**Stated problem**
Write out every line of the listing below verbatim, changing nothing.

**Listing**
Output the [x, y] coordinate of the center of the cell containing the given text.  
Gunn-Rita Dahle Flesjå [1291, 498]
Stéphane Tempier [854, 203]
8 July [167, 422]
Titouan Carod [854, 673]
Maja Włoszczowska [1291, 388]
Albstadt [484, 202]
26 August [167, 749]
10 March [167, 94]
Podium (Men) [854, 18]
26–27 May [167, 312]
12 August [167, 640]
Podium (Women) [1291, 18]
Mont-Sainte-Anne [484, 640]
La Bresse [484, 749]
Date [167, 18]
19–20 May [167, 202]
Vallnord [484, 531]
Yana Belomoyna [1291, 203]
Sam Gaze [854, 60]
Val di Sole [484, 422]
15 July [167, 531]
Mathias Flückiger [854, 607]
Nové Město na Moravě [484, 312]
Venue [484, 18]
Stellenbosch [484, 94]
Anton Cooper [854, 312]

**Exercise solution**
Output the [x, y] coordinate of the center of the cell containing the given text.  
Gunn-Rita Dahle Flesjå [1291, 498]
Stéphane Tempier [854, 203]
8 July [167, 422]
Titouan Carod [854, 673]
Maja Włoszczowska [1291, 388]
Albstadt [484, 202]
26 August [167, 749]
10 March [167, 94]
Podium (Men) [854, 18]
26–27 May [167, 312]
12 August [167, 640]
Podium (Women) [1291, 18]
Mont-Sainte-Anne [484, 640]
La Bresse [484, 749]
Date [167, 18]
19–20 May [167, 202]
Vallnord [484, 531]
Yana Belomoyna [1291, 203]
Sam Gaze [854, 60]
Val di Sole [484, 422]
15 July [167, 531]
Mathias Flückiger [854, 607]
Nové Město na Moravě [484, 312]
Venue [484, 18]
Stellenbosch [484, 94]
Anton Cooper [854, 312]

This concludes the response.